§ **YOUR OBJECTIVE**:
Everything in the records must be restated exactly, apart from the pictures.
- - -
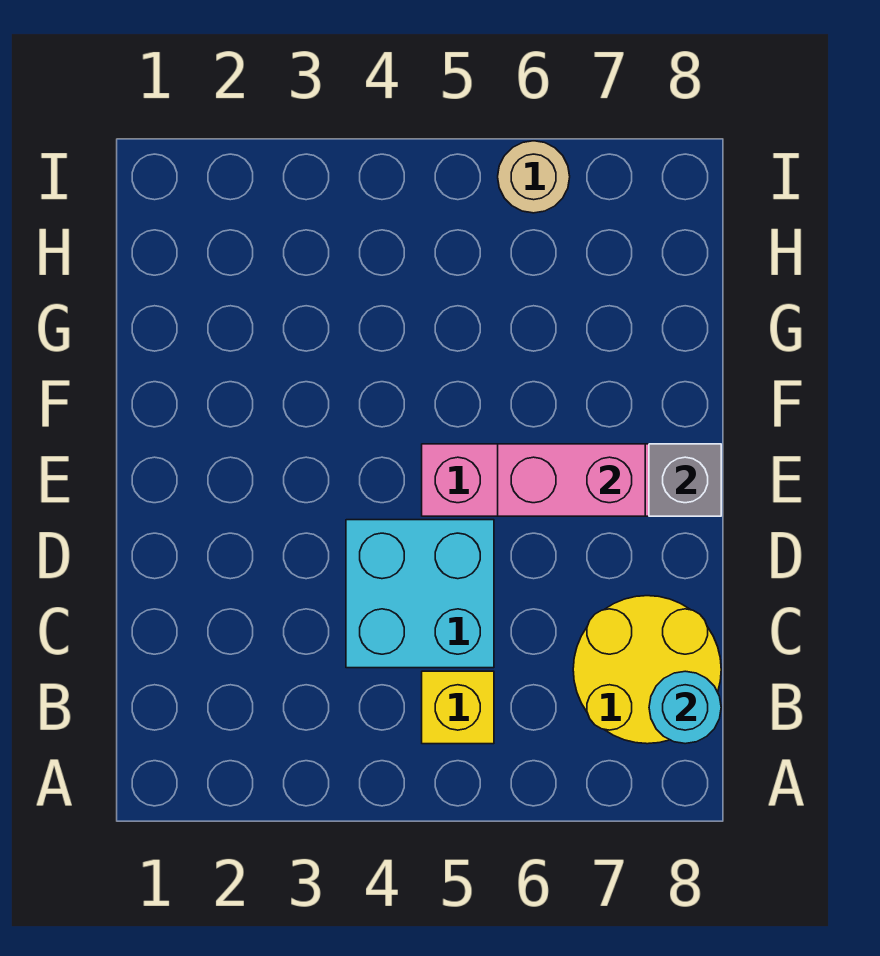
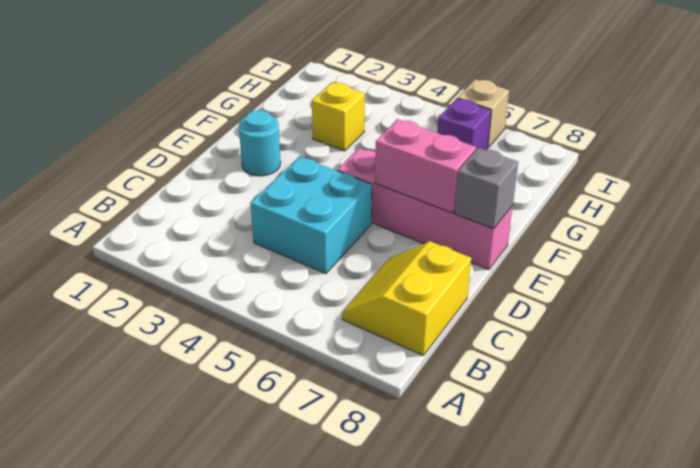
yellow brick B5 level 1 -> yellow brick G3 level 1
yellow round brick B7:C8 level 1 -> yellow slope B7:C8 level 1 top 8
cyan round brick B8 level 2 -> cyan round brick E2 level 1
none -> purple brick H6 level 1
tan round brick I6 level 1 -> tan brick I6 level 1

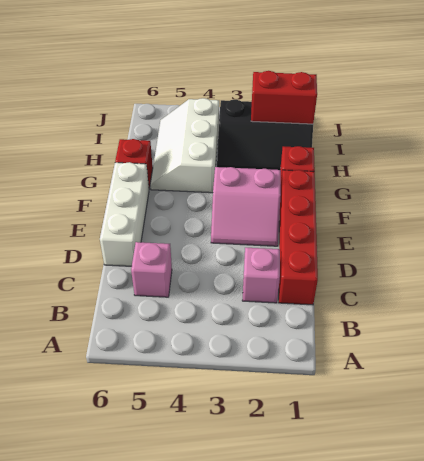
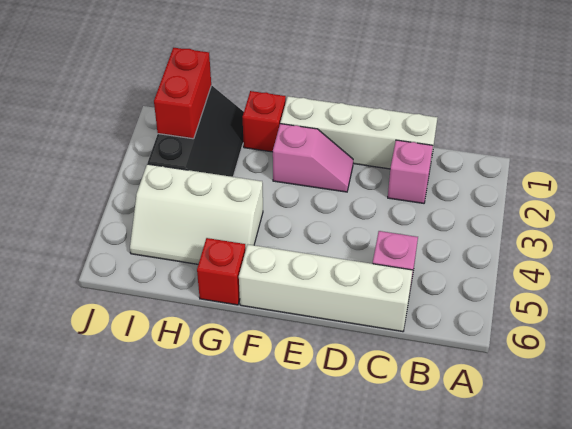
red brick C1:F1 level 1 -> white brick C1:F1 level 1
white brick D6:F6 level 1 -> white brick C6:F6 level 1
pink slope E2:F3 level 1 top F -> pink slope E2:F2 level 1 top F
- - -
§ **RESULT OF THE EXERCISE**:
yellow brick B5 level 1 -> yellow brick G3 level 1
yellow round brick B7:C8 level 1 -> yellow slope B7:C8 level 1 top 8
cyan round brick B8 level 2 -> cyan round brick E2 level 1
none -> purple brick H6 level 1
tan round brick I6 level 1 -> tan brick I6 level 1

red brick C1:F1 level 1 -> white brick C1:F1 level 1
white brick D6:F6 level 1 -> white brick C6:F6 level 1
pink slope E2:F3 level 1 top F -> pink slope E2:F2 level 1 top F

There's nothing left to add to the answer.